- Your objective:
Return exactly the lines below, starting with the one that has "C4: 1nF (W15, W18) -> 1nF (W16, W18)" and going on through the one that has "R20: 1k (GND, W7) -> 56k (GND, W7)".

════

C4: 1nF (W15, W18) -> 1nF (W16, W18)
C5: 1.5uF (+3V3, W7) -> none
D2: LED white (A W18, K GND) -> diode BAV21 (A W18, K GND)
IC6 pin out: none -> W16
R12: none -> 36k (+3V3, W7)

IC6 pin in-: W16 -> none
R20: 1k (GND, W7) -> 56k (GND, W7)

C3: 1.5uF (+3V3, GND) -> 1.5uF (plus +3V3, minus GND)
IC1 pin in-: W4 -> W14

════

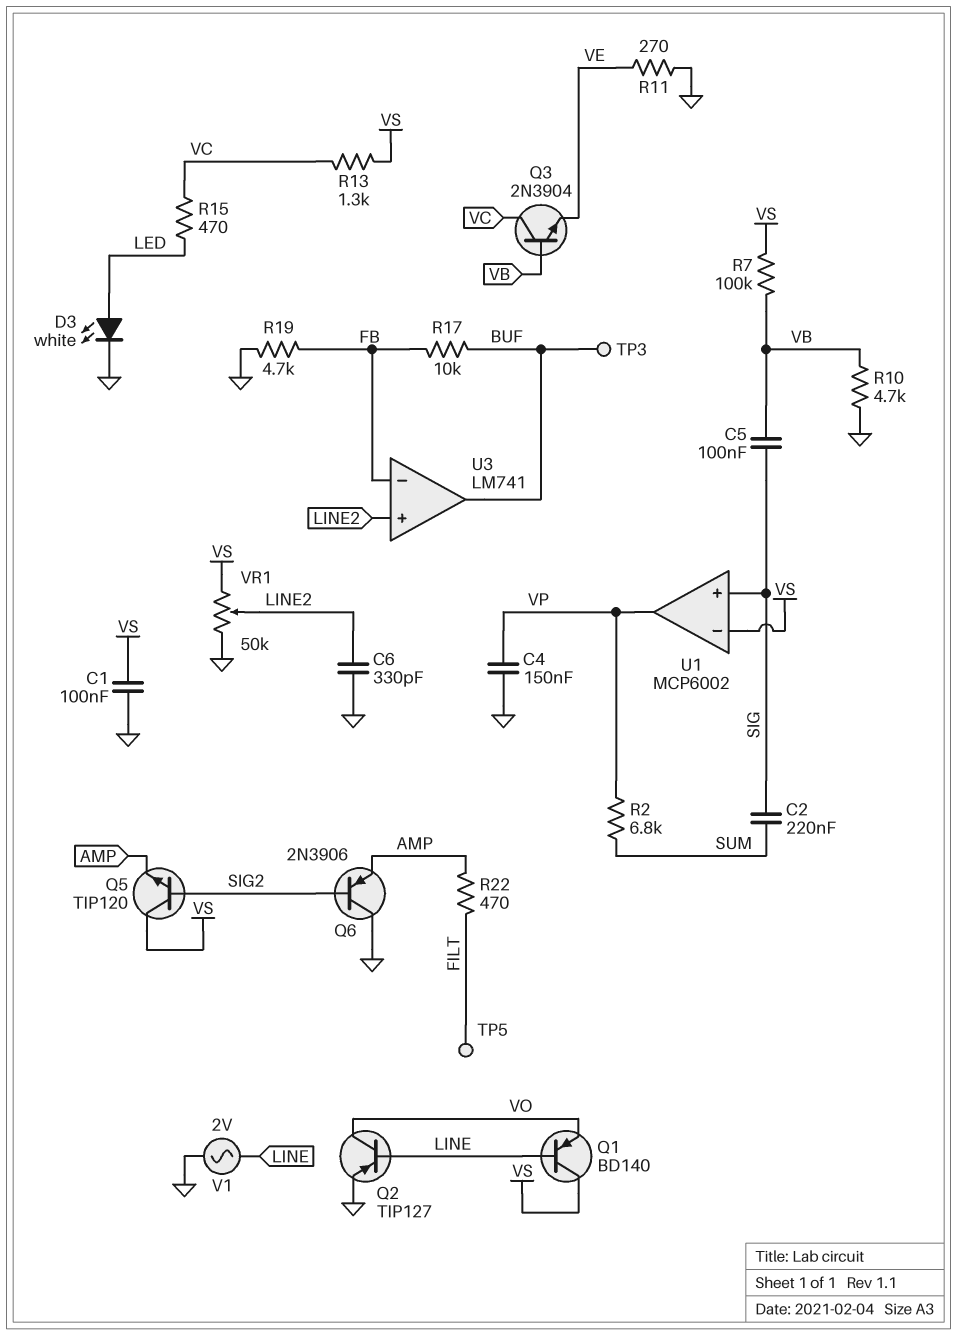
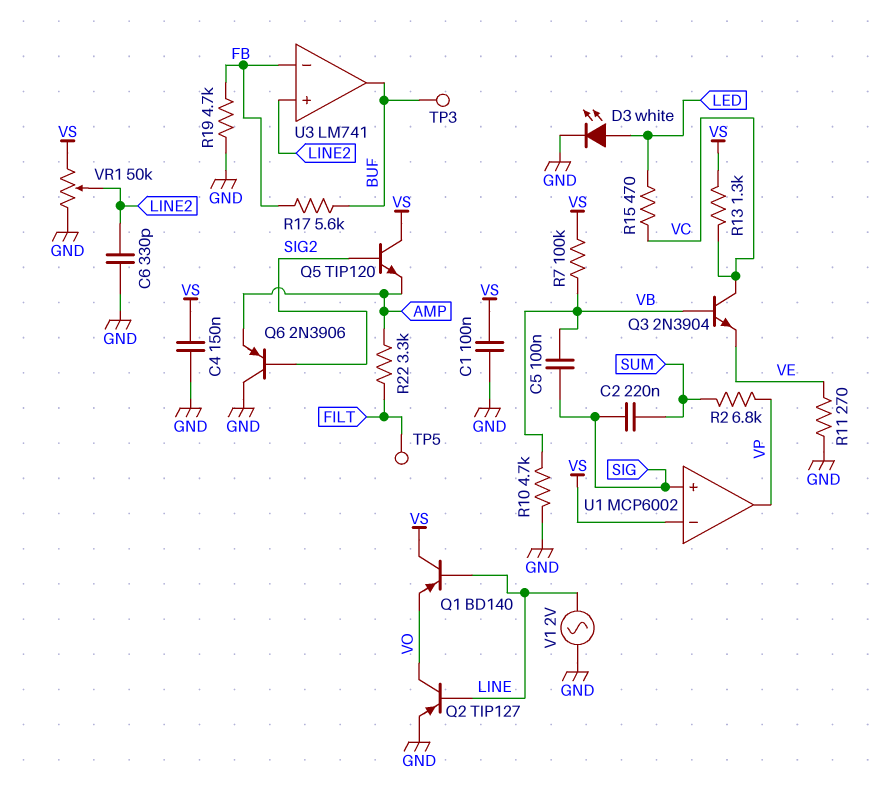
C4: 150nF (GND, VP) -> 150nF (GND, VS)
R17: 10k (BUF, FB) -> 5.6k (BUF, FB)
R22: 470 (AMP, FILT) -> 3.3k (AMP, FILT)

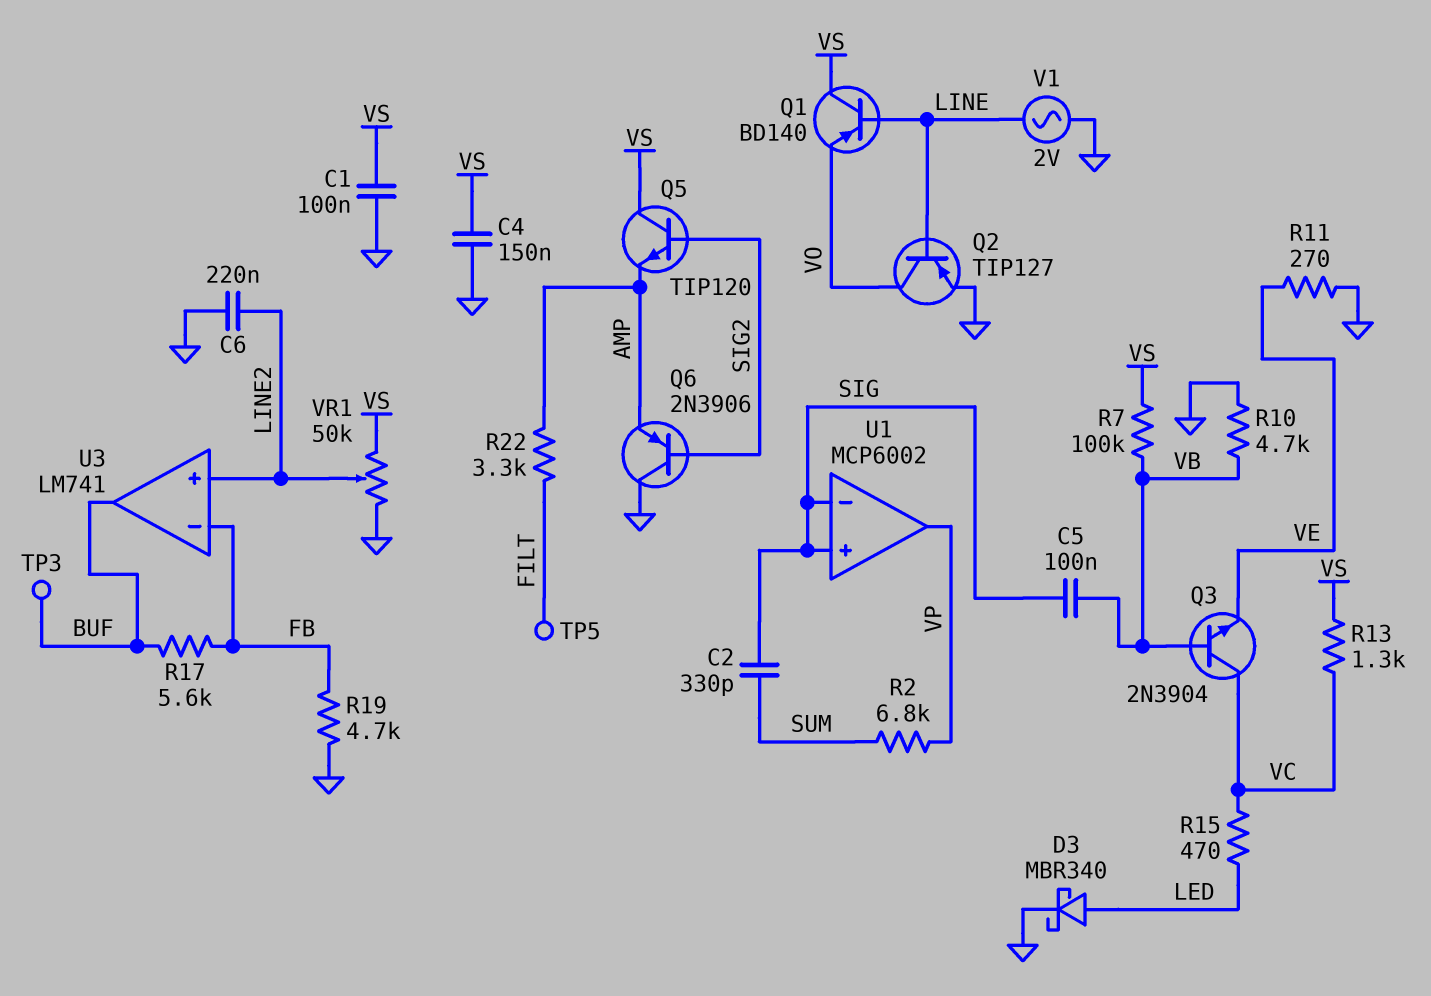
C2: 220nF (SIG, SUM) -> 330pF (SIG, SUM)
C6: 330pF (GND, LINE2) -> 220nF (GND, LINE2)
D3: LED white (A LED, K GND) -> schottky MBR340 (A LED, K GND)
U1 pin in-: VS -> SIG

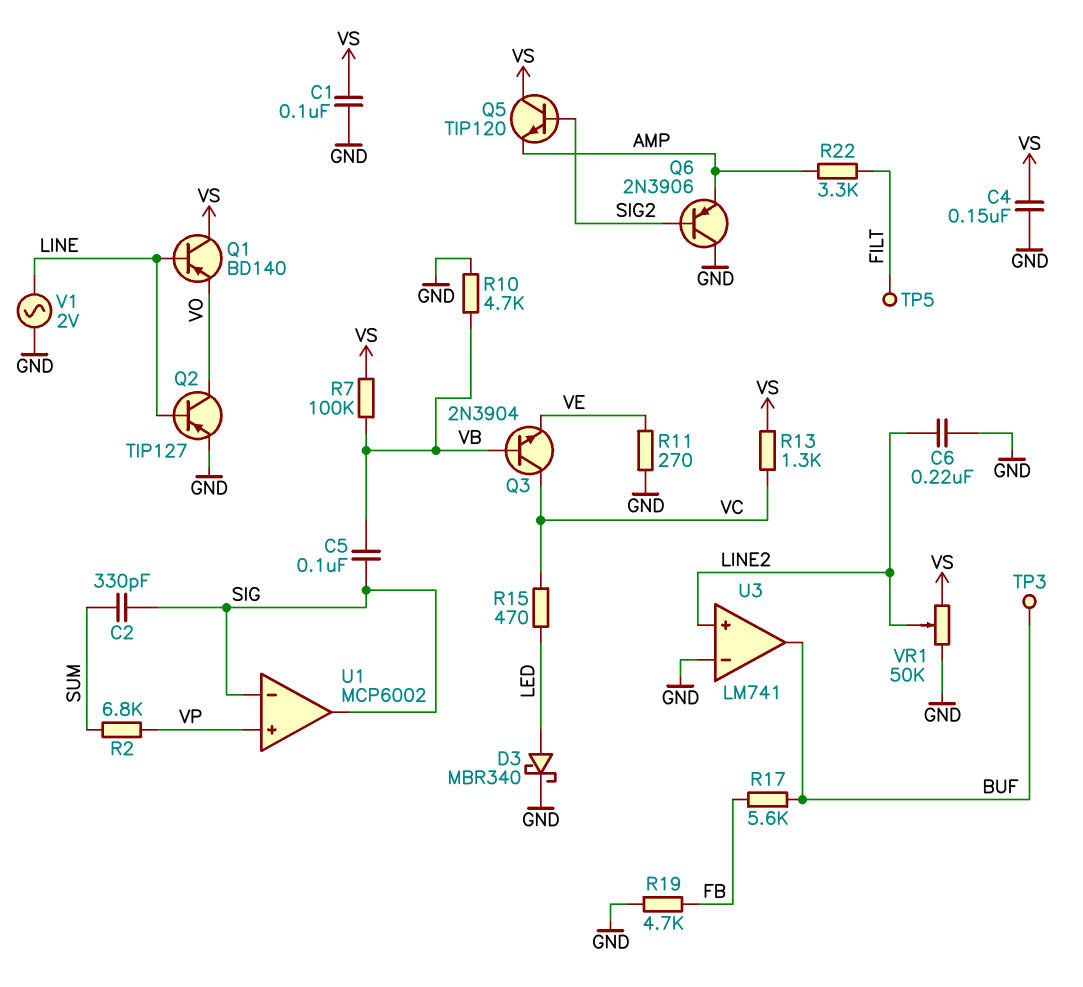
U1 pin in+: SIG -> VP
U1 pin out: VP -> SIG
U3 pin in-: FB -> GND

════

- Task result:
C4: 1nF (W15, W18) -> 1nF (W16, W18)
C5: 1.5uF (+3V3, W7) -> none
D2: LED white (A W18, K GND) -> diode BAV21 (A W18, K GND)
IC6 pin out: none -> W16
R12: none -> 36k (+3V3, W7)

IC6 pin in-: W16 -> none
R20: 1k (GND, W7) -> 56k (GND, W7)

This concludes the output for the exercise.